Records from a collection
>>

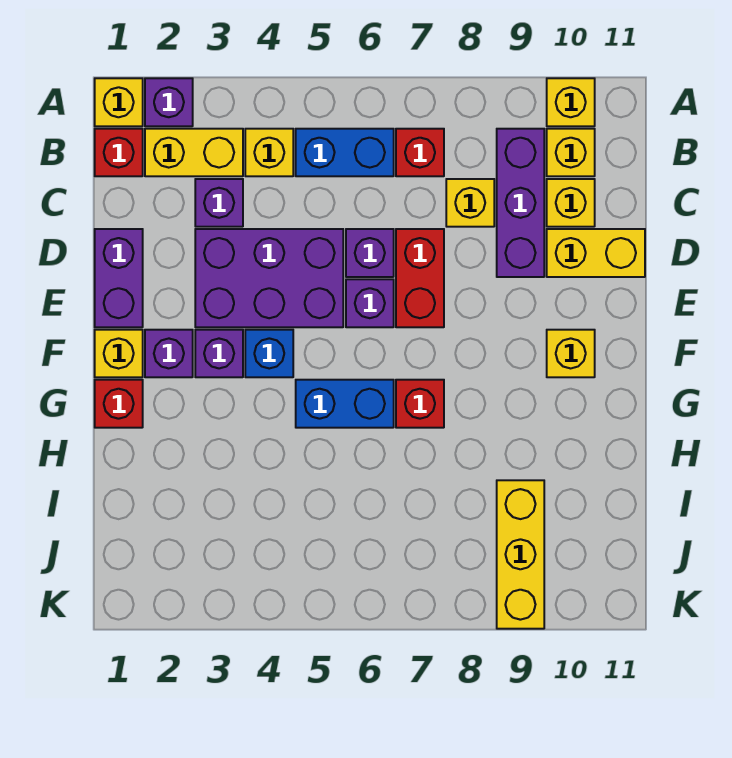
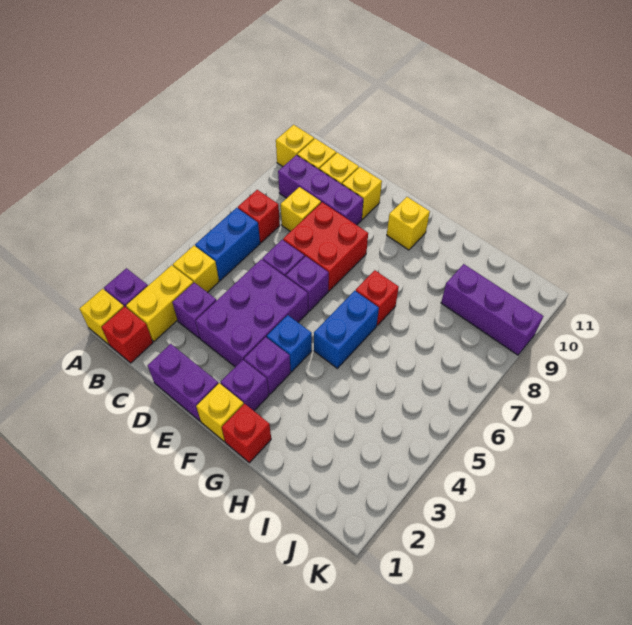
red brick D7:E7 level 1 -> red brick D7:E8 level 1
yellow brick D10:D11 level 1 -> yellow brick D10 level 1
yellow brick I9:K9 level 1 -> purple brick I9:K9 level 1

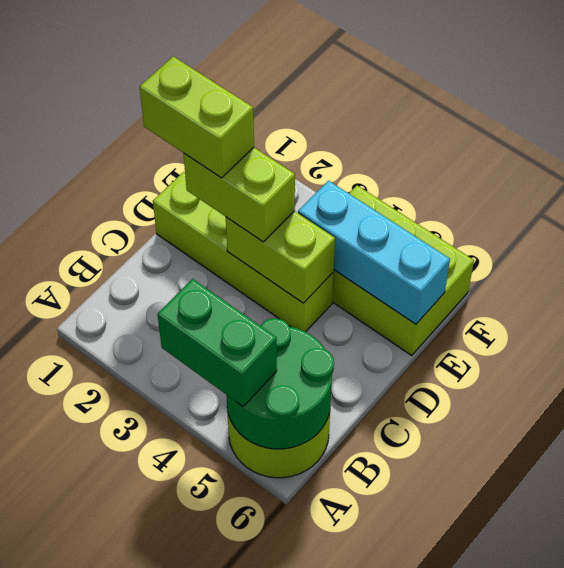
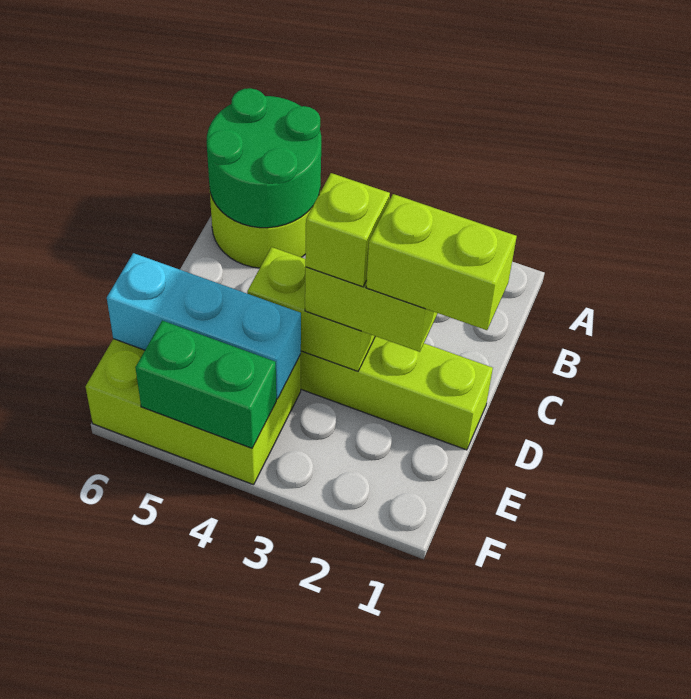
green brick A4:A5 level 3 -> green brick F4:F5 level 2
none -> lime brick D3 level 4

<<

* _Goal of the exercise_
Before printing the records again, strip out the pictures; change nothing else.

* _Output for this task_
red brick D7:E7 level 1 -> red brick D7:E8 level 1
yellow brick D10:D11 level 1 -> yellow brick D10 level 1
yellow brick I9:K9 level 1 -> purple brick I9:K9 level 1

green brick A4:A5 level 3 -> green brick F4:F5 level 2
none -> lime brick D3 level 4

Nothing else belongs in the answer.